> GIVEN DATA:
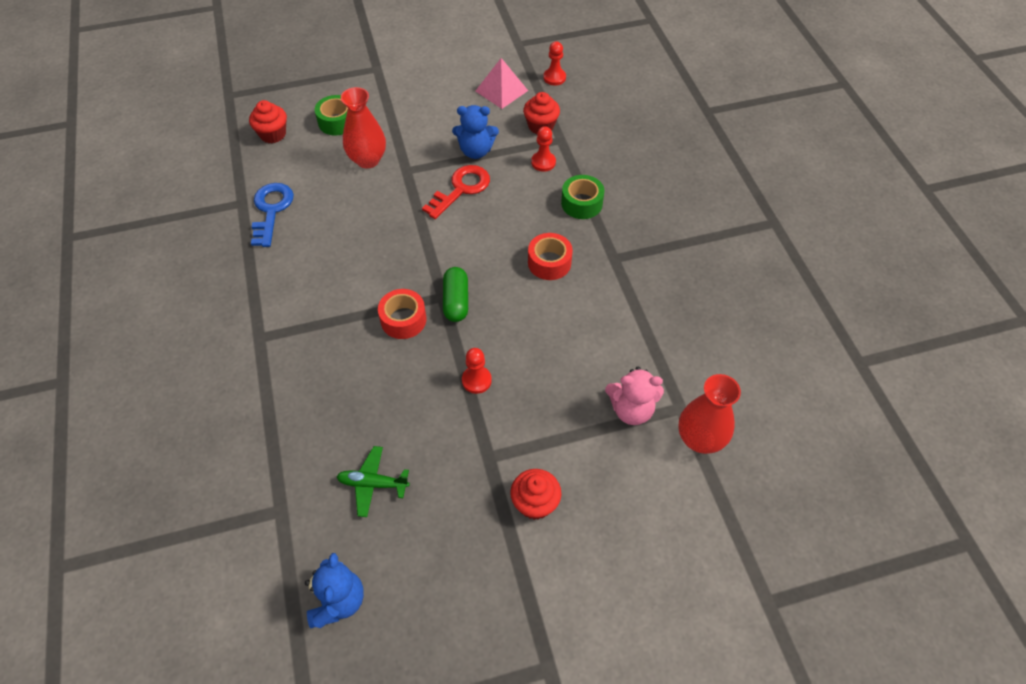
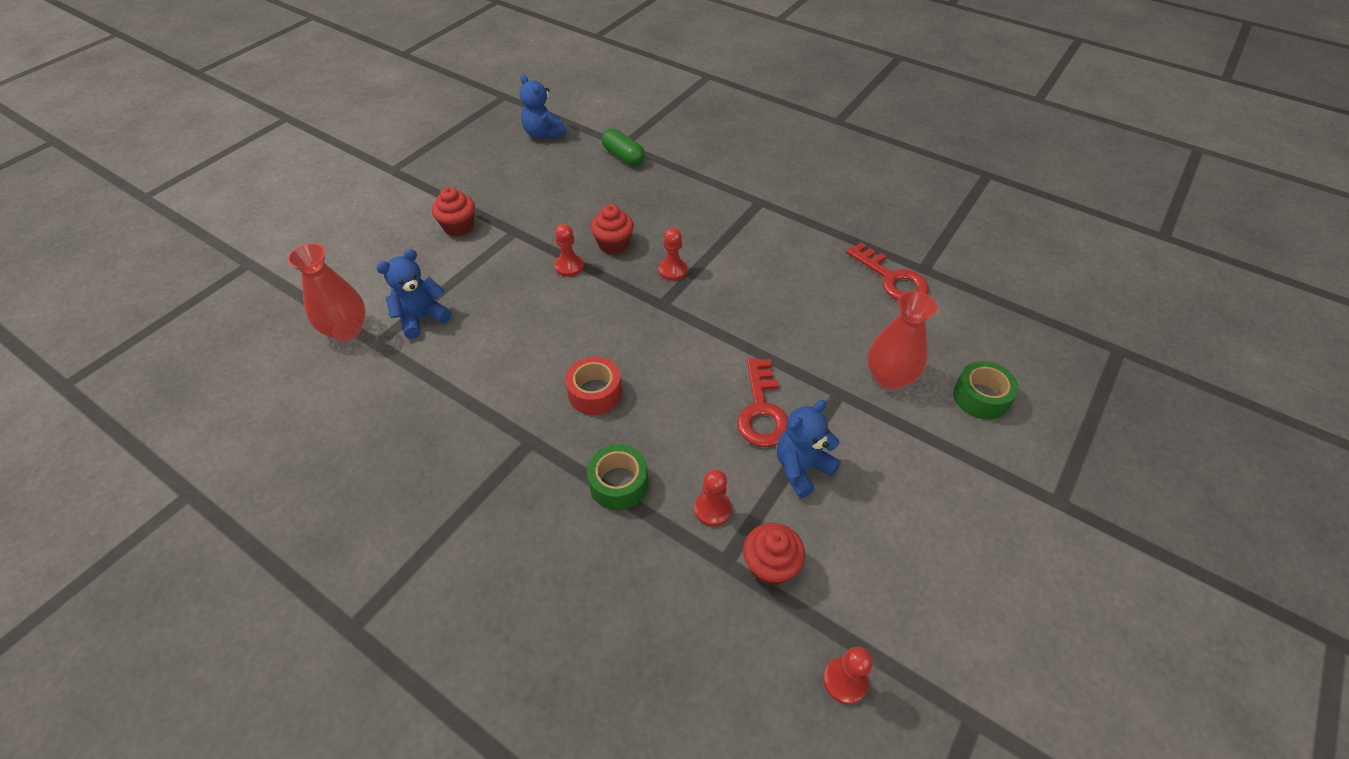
camera: 140 degrees right, 5 degrees down
(271, 210) = (892, 279): blue key -> red key
(273, 134) = (1009, 341): red cupcake -> red cupcake (613, 244)
(373, 484) = (580, 181): green plane -> none
(403, 320) = (672, 270): red tape -> red pawn
(456, 301) = (646, 308): green capsule -> green capsule (623, 156)
(501, 90) = (882, 590): pink pyramid -> none
(631, 409) = (421, 318): pink teddy bear -> blue teddy bear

> WORK REQUIRED: Each line from the one containing "(456, 301) = (646, 308): green" to the end of the listing above must be printed exactly, and no other line may appear.

> SOLUTION:
(456, 301) = (646, 308): green capsule -> green capsule (623, 156)
(501, 90) = (882, 590): pink pyramid -> none
(631, 409) = (421, 318): pink teddy bear -> blue teddy bear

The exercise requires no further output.